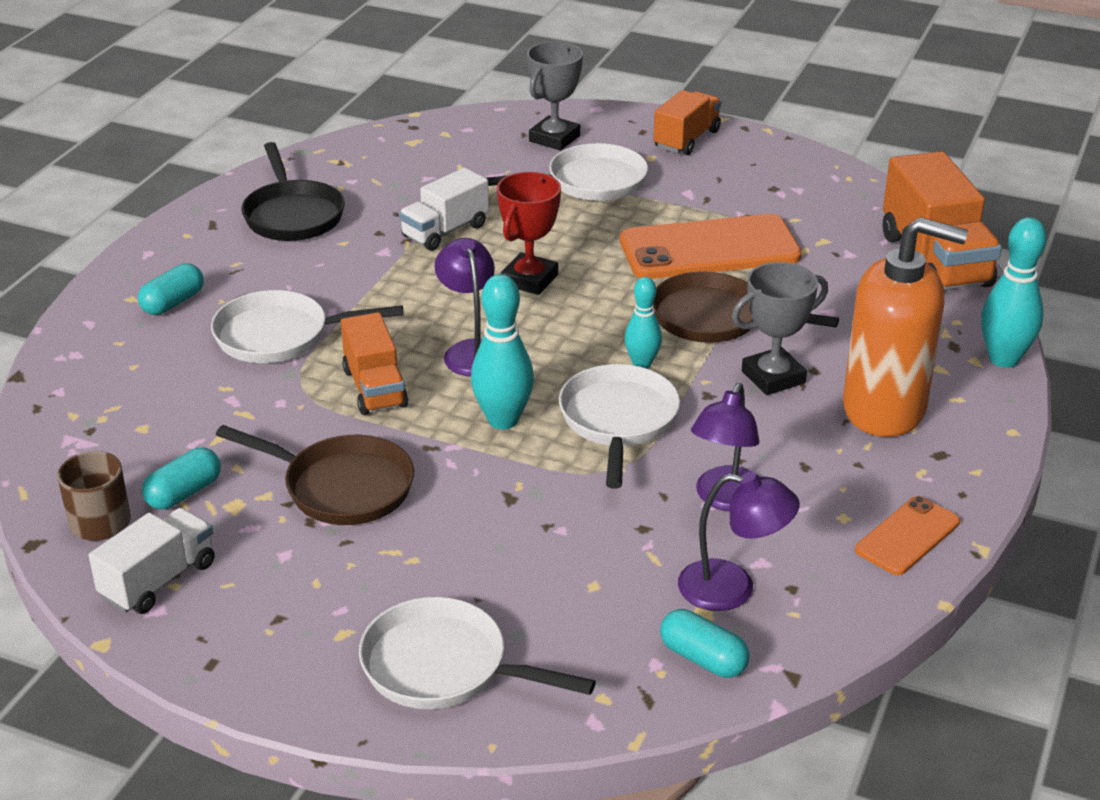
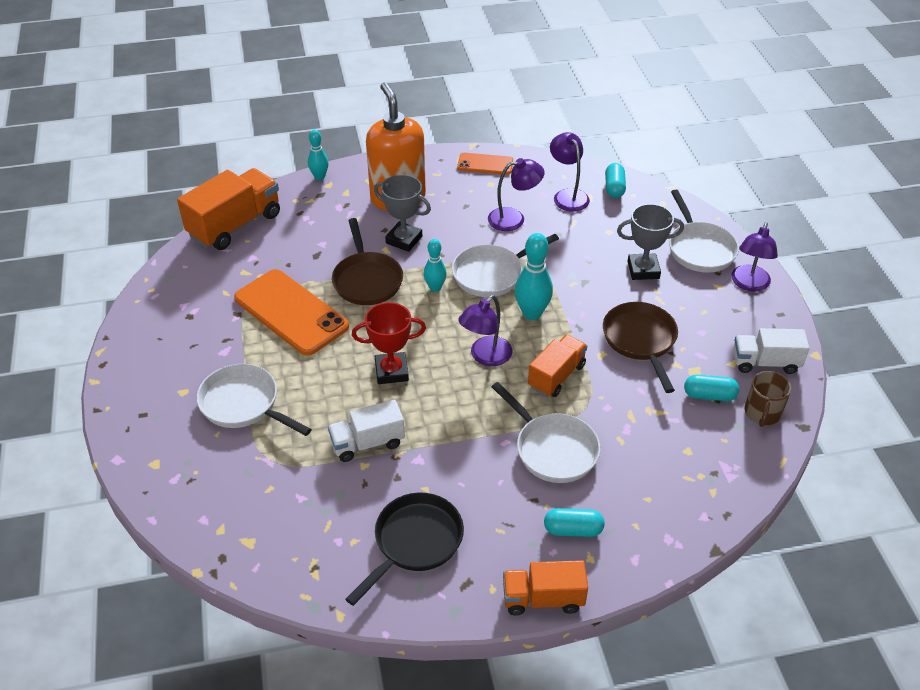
camera: 125 degrees left, 10 degrees up
(306, 671) = (749, 284): none -> purple lamp
(445, 231) = (367, 443): white truck -> white truck turned 150 degrees clockwise
(554, 138) = (187, 457): grey trophy -> grey trophy (643, 270)
(686, 139) = (142, 385): orange truck -> orange truck (543, 598)
(1003, 359) = (319, 177): turquoise bowling pin -> turquoise bowling pin, size x0.63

### DIRECTIONS
What is needed is a word-for-word transcription of all the entries, with the pictures dropped.

### TASK RESULT
camera: 125 degrees left, 10 degrees up
(306, 671) = (749, 284): none -> purple lamp
(445, 231) = (367, 443): white truck -> white truck turned 150 degrees clockwise
(554, 138) = (187, 457): grey trophy -> grey trophy (643, 270)
(686, 139) = (142, 385): orange truck -> orange truck (543, 598)
(1003, 359) = (319, 177): turquoise bowling pin -> turquoise bowling pin, size x0.63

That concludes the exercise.